Data extracted from a collection
*** Block opens ***

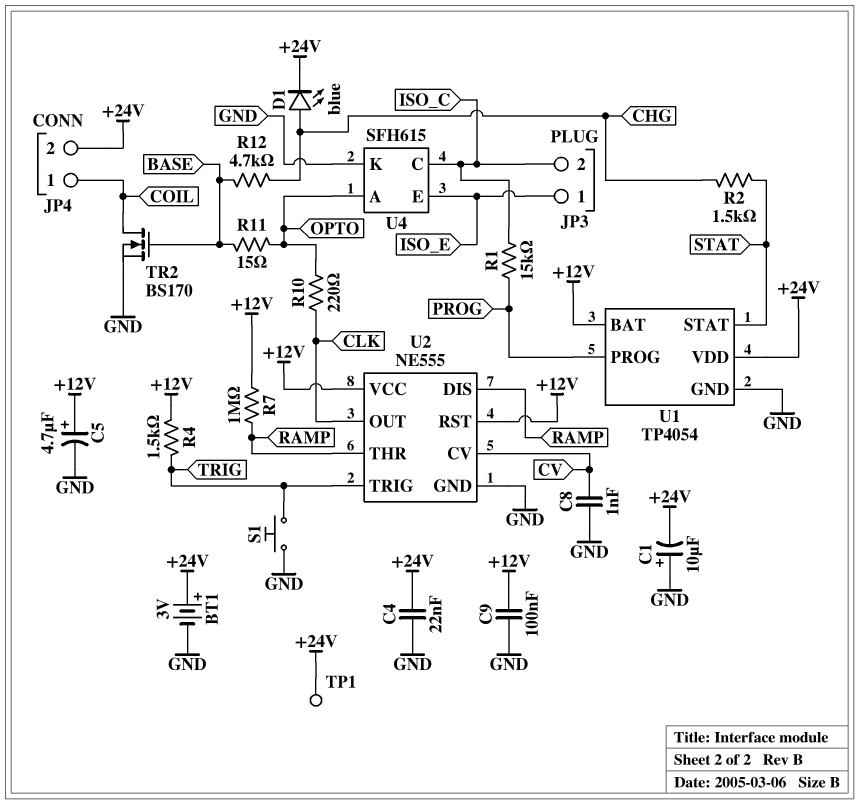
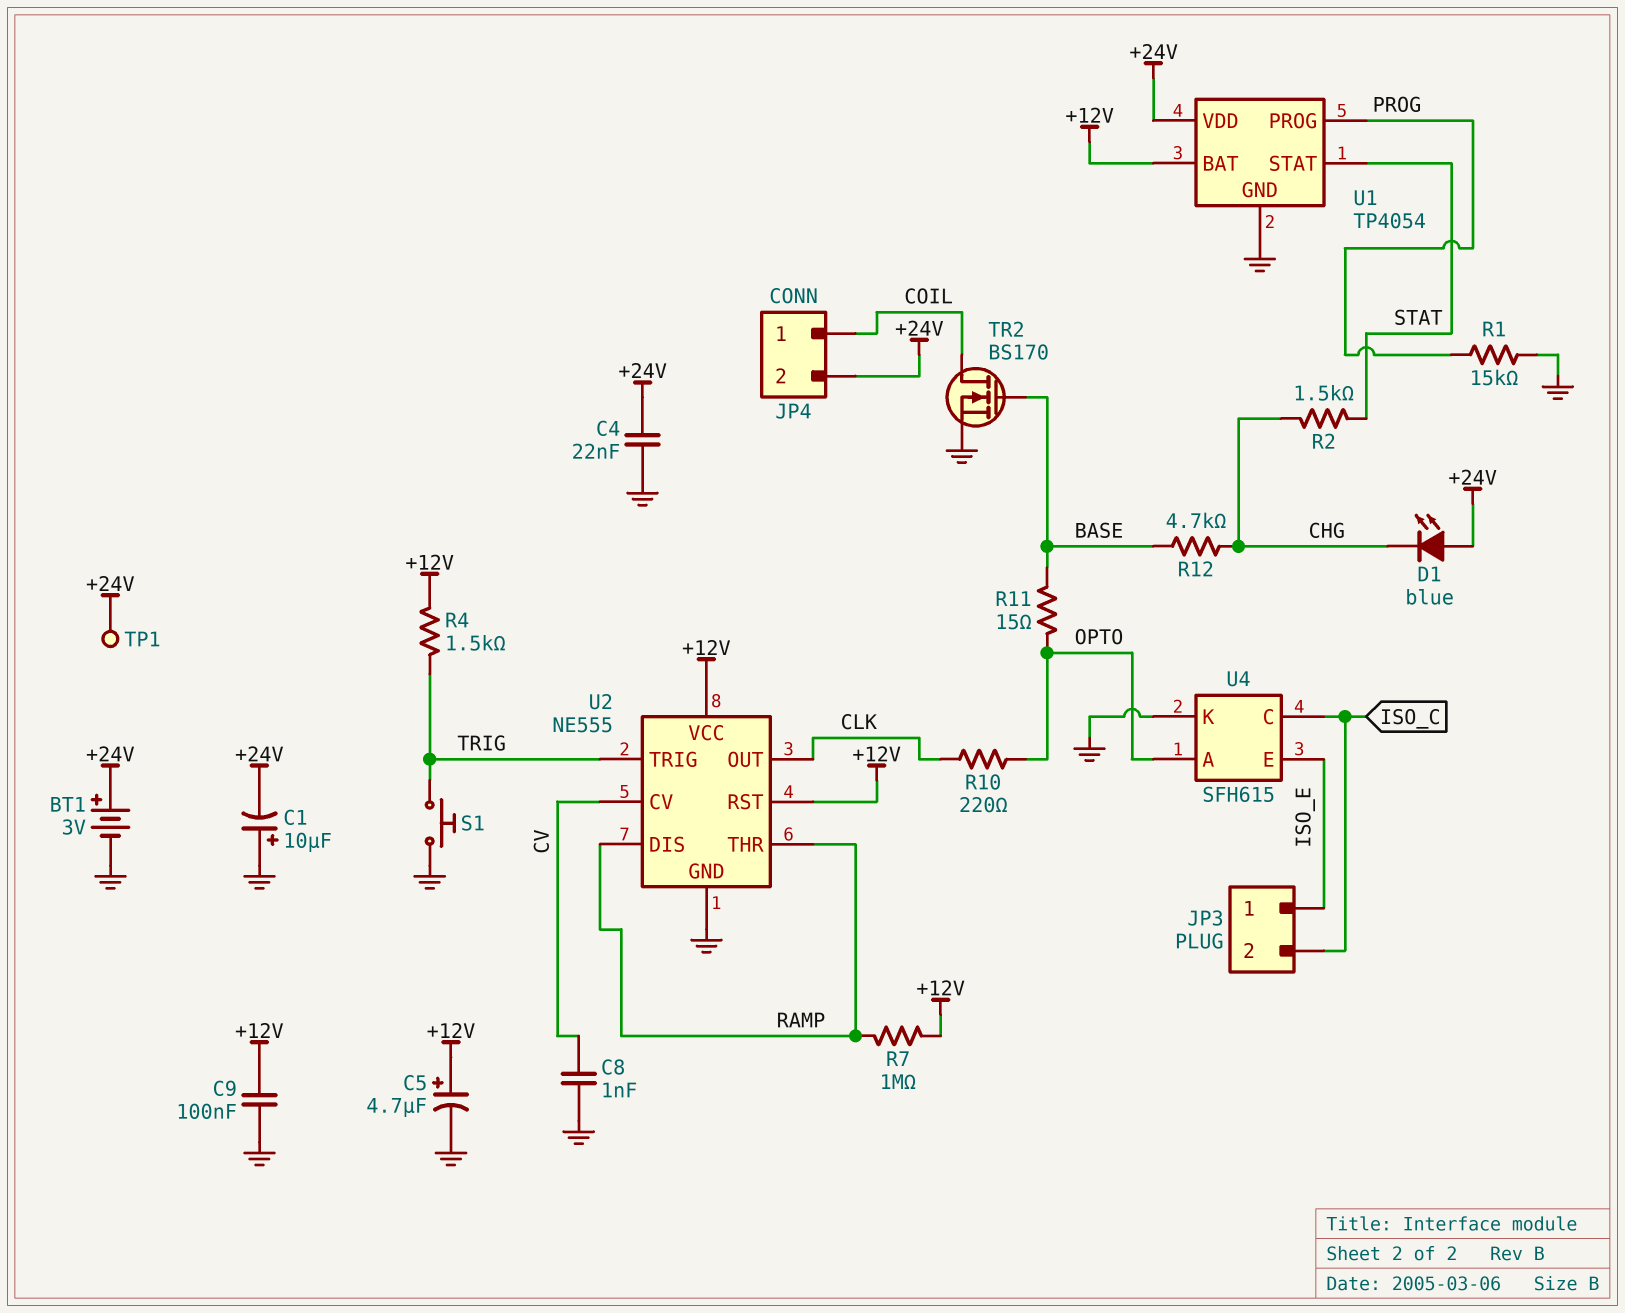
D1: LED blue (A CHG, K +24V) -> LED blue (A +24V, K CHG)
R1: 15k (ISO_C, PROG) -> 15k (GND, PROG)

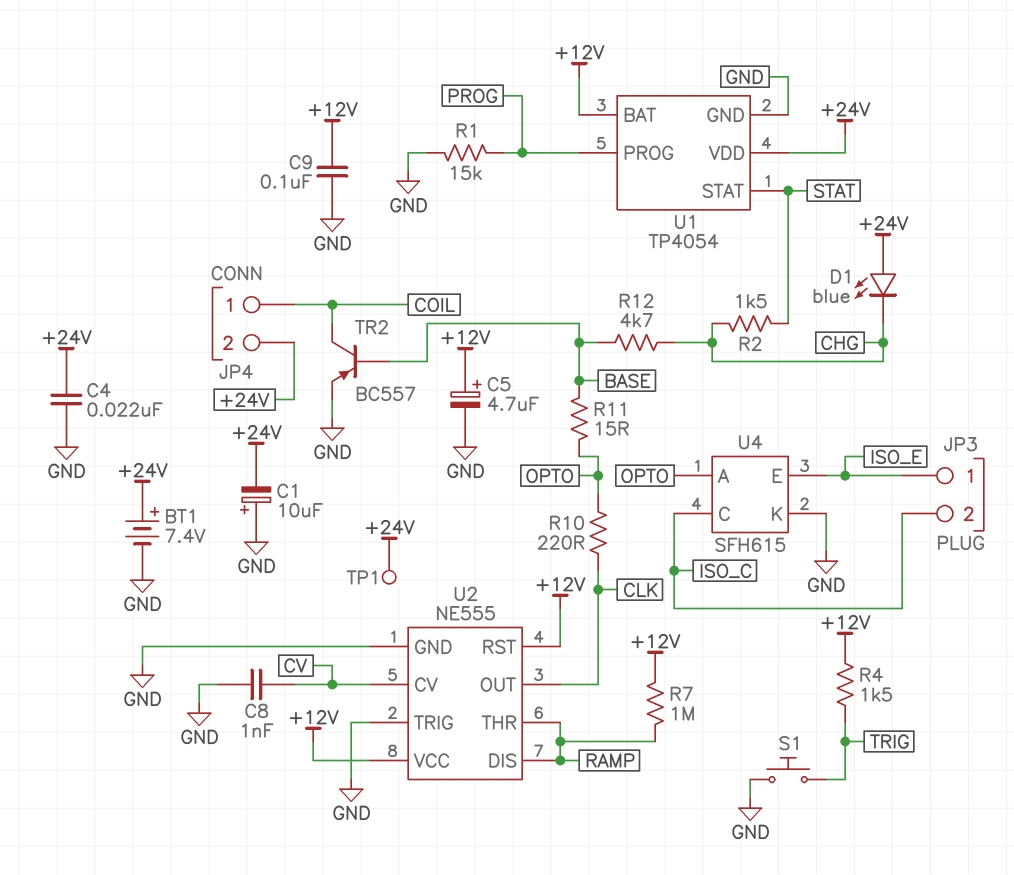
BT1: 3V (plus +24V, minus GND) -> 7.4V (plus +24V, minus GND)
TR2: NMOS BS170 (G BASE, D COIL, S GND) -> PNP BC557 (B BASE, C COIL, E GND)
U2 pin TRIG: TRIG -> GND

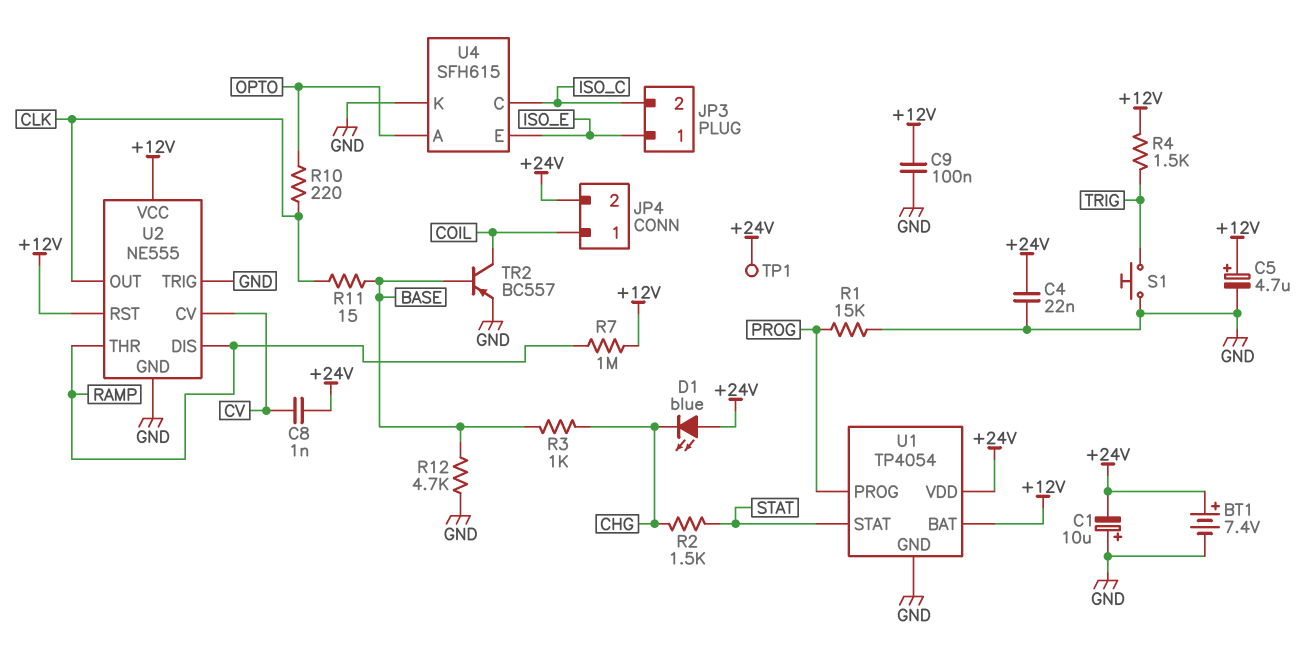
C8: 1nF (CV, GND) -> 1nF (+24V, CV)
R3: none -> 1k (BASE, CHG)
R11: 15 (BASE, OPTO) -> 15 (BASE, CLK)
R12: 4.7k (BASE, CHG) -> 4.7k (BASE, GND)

*** Block closes ***
*** Block opens ***

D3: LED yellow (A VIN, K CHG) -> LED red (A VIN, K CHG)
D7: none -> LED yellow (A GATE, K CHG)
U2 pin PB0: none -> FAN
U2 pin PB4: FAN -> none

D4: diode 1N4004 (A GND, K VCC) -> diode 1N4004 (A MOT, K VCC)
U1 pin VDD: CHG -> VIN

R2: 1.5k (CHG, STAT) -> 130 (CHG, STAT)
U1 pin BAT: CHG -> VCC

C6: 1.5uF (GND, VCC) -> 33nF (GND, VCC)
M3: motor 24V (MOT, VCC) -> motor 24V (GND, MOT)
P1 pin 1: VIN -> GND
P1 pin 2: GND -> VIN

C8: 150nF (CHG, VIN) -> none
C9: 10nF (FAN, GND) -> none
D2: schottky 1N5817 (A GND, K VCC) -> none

*** Block closes ***
*** Block opens ***

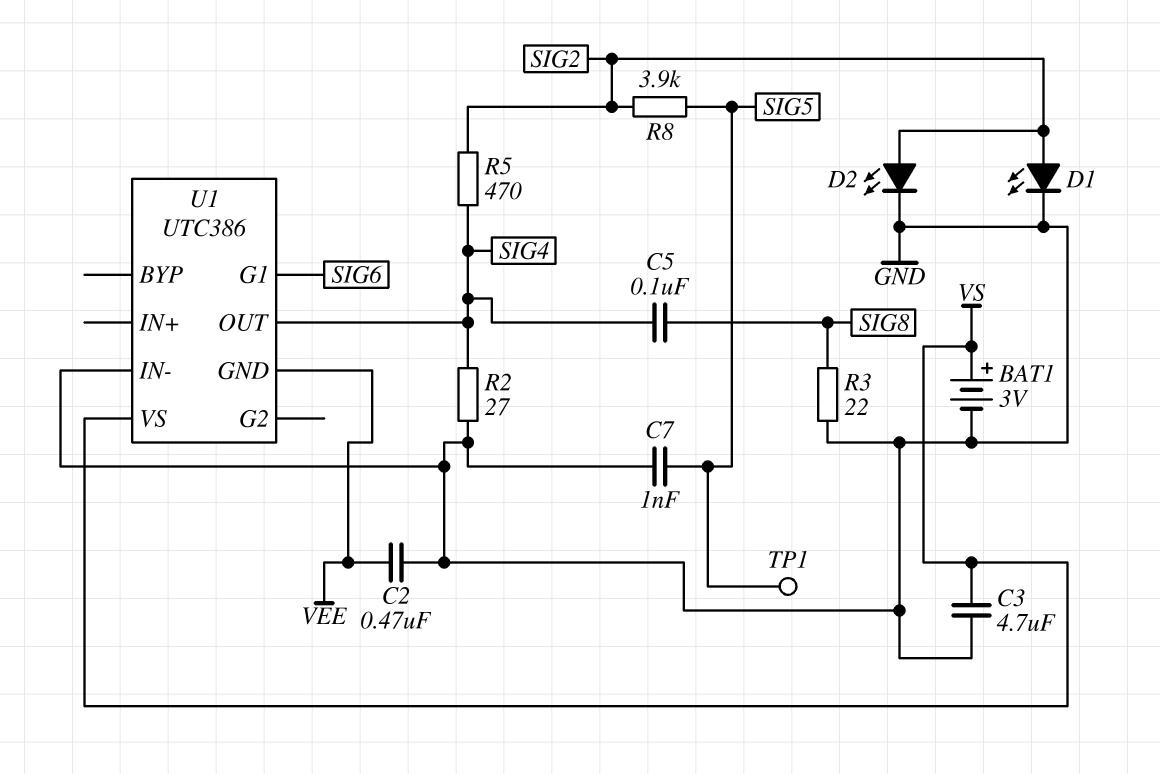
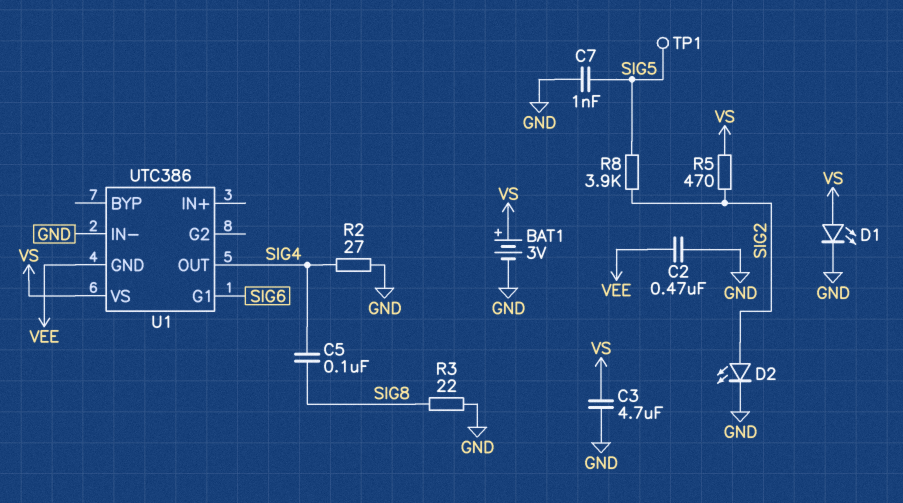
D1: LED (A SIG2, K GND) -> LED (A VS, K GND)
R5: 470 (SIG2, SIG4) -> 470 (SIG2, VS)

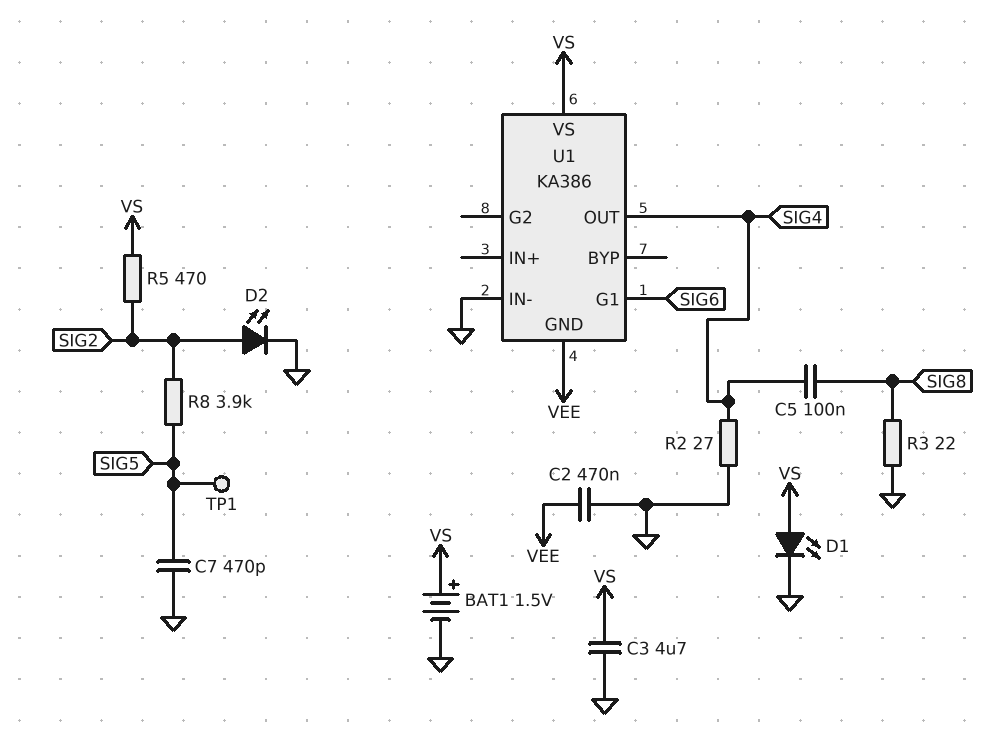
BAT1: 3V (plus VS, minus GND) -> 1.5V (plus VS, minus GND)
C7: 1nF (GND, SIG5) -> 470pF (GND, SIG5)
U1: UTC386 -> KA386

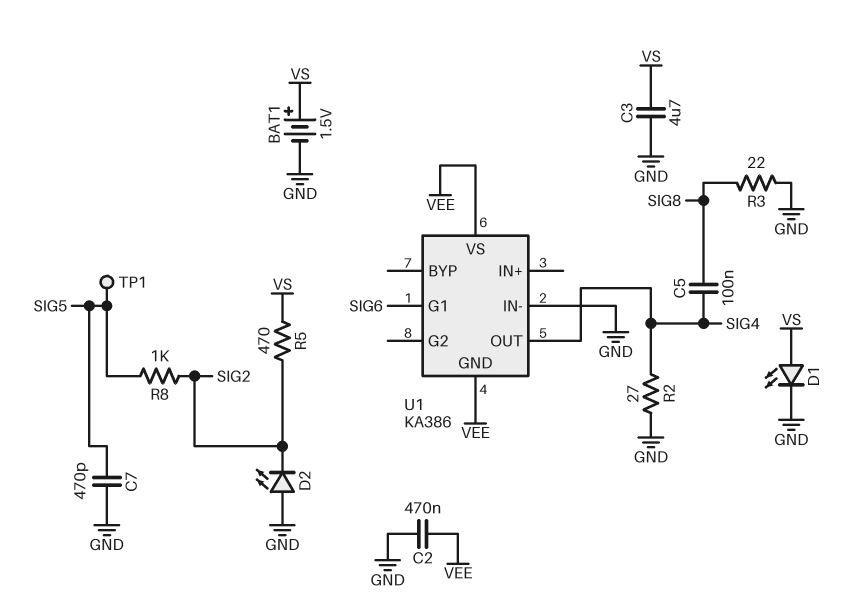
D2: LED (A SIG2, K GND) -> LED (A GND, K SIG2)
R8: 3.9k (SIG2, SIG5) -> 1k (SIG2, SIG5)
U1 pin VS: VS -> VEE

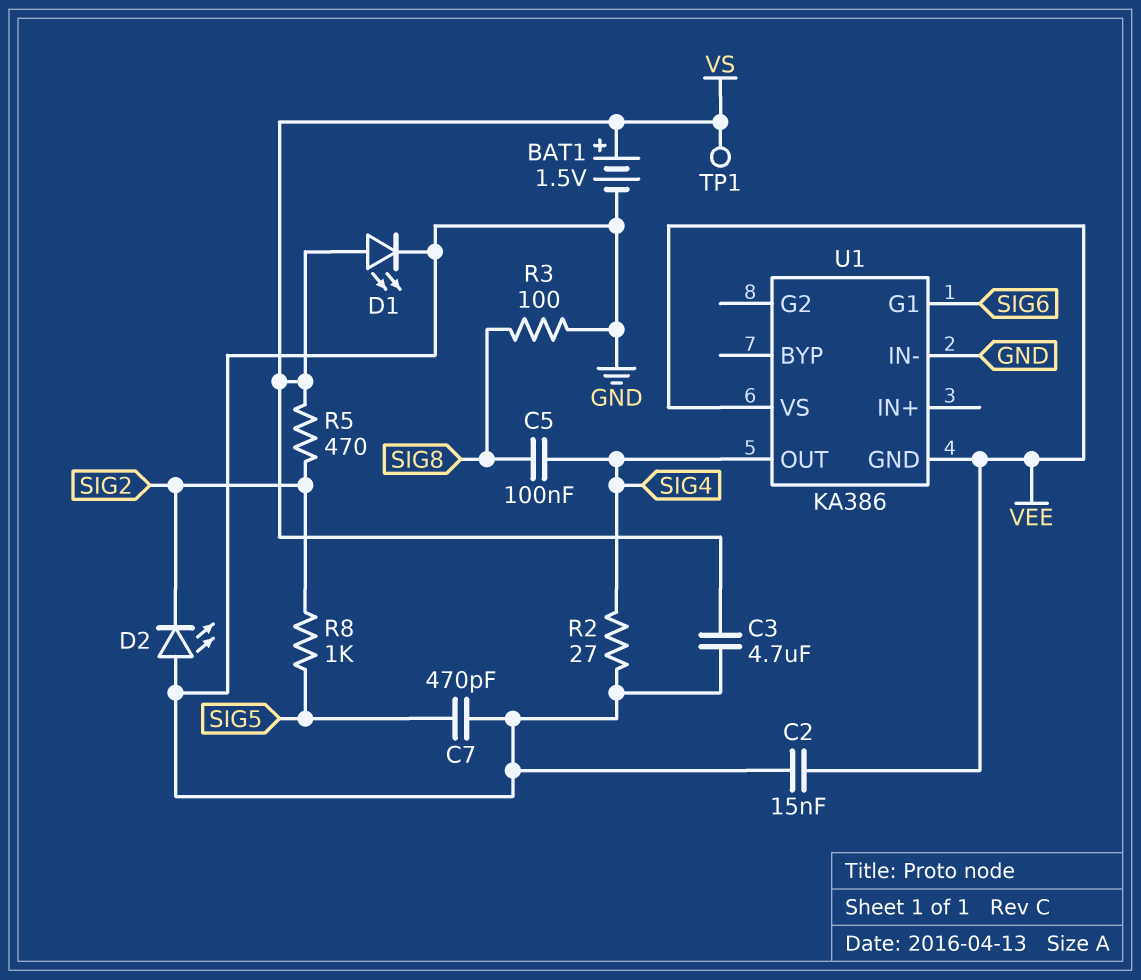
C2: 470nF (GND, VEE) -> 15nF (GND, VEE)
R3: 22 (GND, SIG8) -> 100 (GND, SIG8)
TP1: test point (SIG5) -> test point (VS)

*** Block closes ***

Exercise goal
Would you retype exactly the lines above, from the line with "U1 pin BAT: CHG -> VCC" to the line with "D2: schottky 1N5817 (A GND, K VCC) -> none", with both end lines kept and nothing more?

Answer section
U1 pin BAT: CHG -> VCC

C6: 1.5uF (GND, VCC) -> 33nF (GND, VCC)
M3: motor 24V (MOT, VCC) -> motor 24V (GND, MOT)
P1 pin 1: VIN -> GND
P1 pin 2: GND -> VIN

C8: 150nF (CHG, VIN) -> none
C9: 10nF (FAN, GND) -> none
D2: schottky 1N5817 (A GND, K VCC) -> none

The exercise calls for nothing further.